REQUIREMENTS =>
Reproduce the lines below, from the line holding "10 [156, 96]" through the last line, both ends included. Leave out the pictures.

[Item position entries]
----------

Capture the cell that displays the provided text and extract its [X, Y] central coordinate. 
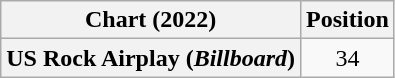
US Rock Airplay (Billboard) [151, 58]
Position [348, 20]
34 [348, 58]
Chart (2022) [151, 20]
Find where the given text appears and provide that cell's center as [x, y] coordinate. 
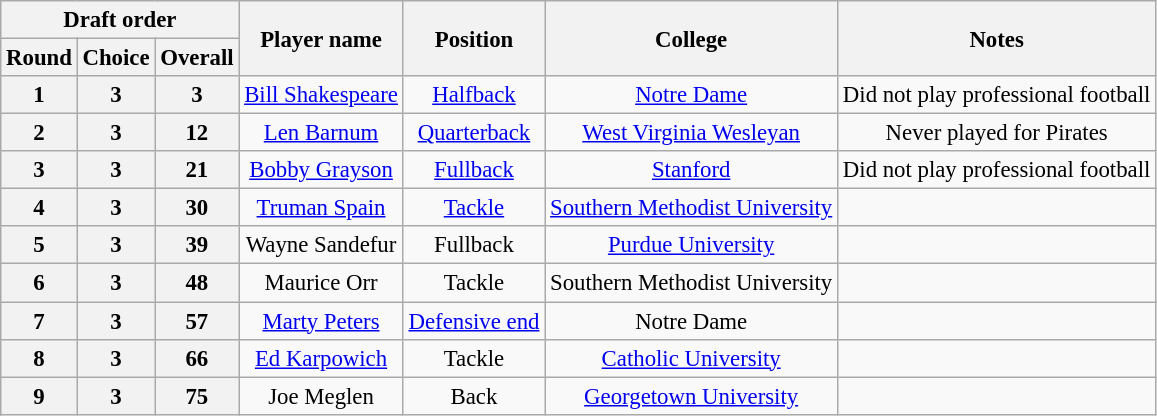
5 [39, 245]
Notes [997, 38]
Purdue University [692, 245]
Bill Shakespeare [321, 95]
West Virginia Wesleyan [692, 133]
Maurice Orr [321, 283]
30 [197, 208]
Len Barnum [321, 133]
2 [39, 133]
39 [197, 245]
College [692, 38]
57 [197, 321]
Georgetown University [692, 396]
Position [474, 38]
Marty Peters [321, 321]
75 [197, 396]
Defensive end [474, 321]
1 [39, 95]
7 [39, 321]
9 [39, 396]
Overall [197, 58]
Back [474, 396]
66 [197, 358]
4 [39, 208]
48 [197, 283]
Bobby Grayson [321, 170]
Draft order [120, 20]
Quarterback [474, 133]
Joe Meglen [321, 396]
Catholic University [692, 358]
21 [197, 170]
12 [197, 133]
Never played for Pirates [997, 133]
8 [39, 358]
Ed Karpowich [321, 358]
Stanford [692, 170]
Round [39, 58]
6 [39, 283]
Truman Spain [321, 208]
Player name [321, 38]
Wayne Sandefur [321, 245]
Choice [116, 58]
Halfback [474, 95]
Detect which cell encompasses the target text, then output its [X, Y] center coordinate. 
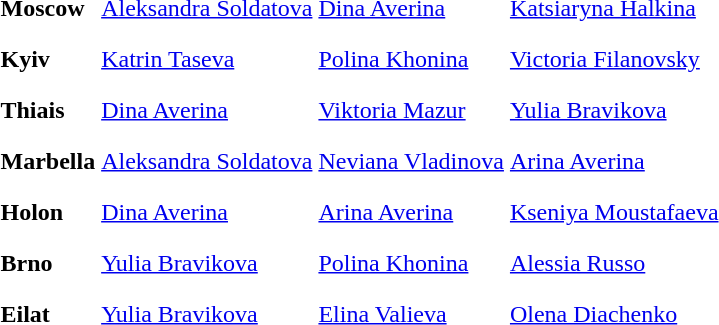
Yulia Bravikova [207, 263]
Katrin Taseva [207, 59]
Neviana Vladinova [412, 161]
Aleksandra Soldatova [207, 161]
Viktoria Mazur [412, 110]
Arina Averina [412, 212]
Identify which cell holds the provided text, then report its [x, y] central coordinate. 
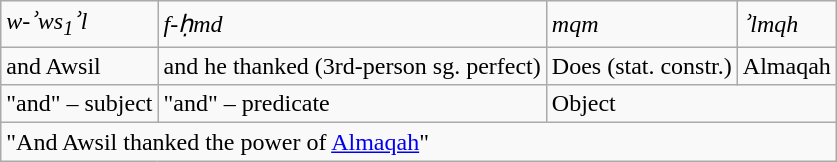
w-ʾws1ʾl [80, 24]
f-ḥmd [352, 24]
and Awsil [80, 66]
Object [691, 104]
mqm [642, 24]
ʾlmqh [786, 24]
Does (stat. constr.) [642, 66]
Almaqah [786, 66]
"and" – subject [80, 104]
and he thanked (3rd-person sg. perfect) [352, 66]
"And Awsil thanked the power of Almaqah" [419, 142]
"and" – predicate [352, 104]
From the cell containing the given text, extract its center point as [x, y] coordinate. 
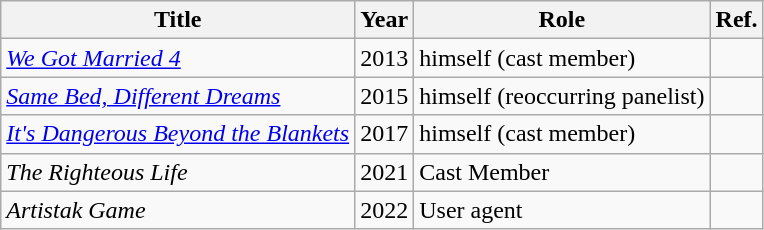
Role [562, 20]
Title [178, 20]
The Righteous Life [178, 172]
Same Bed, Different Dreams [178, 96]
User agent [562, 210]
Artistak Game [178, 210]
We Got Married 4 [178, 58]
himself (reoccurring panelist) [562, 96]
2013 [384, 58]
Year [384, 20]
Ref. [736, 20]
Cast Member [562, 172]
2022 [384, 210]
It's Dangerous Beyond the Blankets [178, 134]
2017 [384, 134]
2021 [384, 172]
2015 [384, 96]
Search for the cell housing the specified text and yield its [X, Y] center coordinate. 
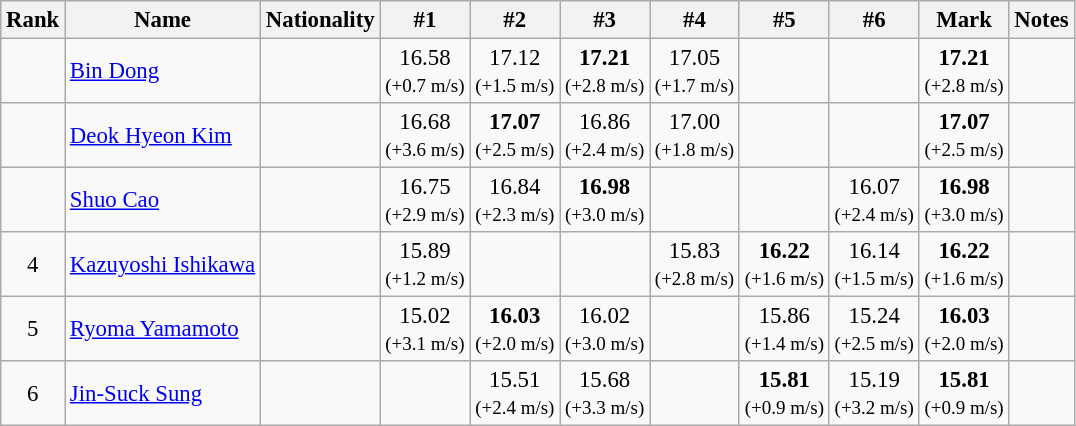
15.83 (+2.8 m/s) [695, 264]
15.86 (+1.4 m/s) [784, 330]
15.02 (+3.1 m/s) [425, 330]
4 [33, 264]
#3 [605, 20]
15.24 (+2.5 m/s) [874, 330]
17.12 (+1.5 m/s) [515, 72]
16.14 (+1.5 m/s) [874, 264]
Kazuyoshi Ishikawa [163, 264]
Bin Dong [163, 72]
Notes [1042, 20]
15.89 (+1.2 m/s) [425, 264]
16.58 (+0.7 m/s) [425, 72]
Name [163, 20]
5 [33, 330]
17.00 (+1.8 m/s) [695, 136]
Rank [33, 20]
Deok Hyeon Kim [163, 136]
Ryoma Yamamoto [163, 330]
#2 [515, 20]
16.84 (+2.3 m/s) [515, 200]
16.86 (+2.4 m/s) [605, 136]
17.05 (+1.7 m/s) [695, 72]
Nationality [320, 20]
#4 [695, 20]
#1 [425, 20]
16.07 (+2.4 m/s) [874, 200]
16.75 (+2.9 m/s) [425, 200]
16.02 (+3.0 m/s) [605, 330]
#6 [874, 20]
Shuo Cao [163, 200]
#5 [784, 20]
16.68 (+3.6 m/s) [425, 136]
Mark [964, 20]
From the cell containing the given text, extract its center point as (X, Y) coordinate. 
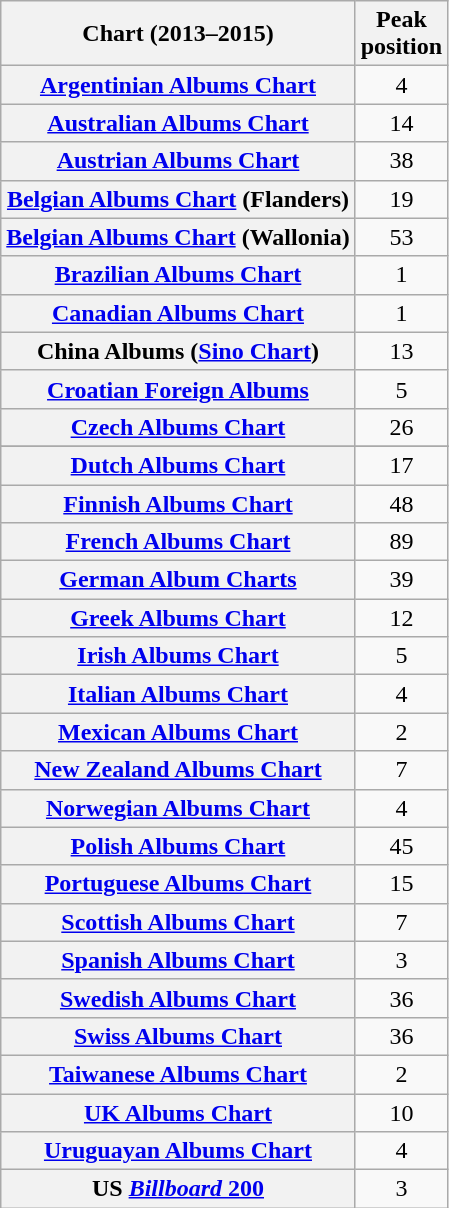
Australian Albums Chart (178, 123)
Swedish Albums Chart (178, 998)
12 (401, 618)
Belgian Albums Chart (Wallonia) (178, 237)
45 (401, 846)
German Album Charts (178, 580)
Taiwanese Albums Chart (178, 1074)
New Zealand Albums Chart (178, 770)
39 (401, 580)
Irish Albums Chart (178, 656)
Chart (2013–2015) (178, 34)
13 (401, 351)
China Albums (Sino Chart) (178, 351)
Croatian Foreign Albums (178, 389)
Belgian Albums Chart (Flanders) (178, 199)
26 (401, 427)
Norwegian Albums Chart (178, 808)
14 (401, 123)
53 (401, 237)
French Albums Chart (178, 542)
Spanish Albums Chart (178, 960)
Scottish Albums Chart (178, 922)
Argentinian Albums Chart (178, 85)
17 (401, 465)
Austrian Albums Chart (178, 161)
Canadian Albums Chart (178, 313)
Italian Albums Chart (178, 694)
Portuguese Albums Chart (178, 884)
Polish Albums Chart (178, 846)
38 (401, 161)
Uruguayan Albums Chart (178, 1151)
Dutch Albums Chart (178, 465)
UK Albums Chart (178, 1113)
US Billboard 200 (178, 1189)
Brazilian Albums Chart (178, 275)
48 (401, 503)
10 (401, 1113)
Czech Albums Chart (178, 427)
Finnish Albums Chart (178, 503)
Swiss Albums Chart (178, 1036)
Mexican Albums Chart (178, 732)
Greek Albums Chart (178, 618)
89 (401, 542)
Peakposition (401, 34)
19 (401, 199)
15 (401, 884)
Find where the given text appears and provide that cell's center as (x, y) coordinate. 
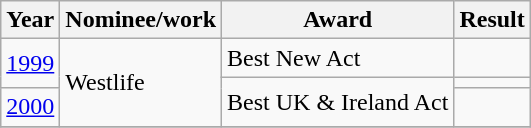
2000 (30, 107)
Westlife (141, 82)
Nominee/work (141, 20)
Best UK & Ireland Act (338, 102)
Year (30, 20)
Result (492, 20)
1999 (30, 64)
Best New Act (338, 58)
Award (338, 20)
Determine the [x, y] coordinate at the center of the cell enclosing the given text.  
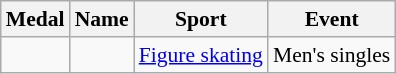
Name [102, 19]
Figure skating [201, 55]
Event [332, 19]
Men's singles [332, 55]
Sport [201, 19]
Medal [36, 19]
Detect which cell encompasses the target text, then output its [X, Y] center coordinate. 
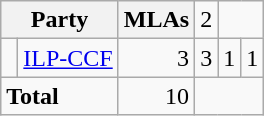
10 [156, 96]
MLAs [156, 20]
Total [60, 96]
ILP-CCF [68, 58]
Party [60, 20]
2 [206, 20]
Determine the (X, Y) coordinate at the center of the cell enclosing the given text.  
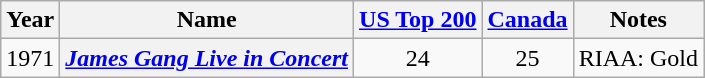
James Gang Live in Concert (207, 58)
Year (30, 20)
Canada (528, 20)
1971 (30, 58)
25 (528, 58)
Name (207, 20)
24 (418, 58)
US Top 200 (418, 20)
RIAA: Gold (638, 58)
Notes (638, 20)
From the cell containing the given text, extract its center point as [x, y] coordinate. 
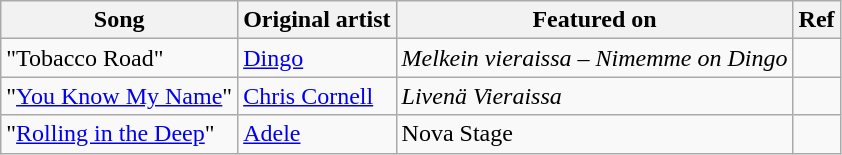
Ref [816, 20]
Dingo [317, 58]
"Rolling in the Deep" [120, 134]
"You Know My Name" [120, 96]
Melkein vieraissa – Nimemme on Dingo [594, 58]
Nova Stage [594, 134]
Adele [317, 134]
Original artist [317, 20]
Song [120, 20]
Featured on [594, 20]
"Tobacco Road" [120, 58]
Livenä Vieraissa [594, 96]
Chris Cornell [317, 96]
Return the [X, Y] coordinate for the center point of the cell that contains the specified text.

----------

FULL RESPONSE =>
10 [156, 96]
MLAs [156, 20]
Total [60, 96]
ILP-CCF [68, 58]
Party [60, 20]
2 [206, 20]
Determine the (X, Y) coordinate at the center of the cell enclosing the given text.  
James Gang Live in Concert (207, 58)
Year (30, 20)
Canada (528, 20)
1971 (30, 58)
25 (528, 58)
Name (207, 20)
24 (418, 58)
US Top 200 (418, 20)
RIAA: Gold (638, 58)
Notes (638, 20)
From the cell containing the given text, extract its center point as [x, y] coordinate. 
Ref [816, 20]
Dingo [317, 58]
"Rolling in the Deep" [120, 134]
"You Know My Name" [120, 96]
Melkein vieraissa – Nimemme on Dingo [594, 58]
Nova Stage [594, 134]
Adele [317, 134]
Original artist [317, 20]
Song [120, 20]
Featured on [594, 20]
"Tobacco Road" [120, 58]
Livenä Vieraissa [594, 96]
Chris Cornell [317, 96]
Return the [X, Y] coordinate for the center point of the cell that contains the specified text.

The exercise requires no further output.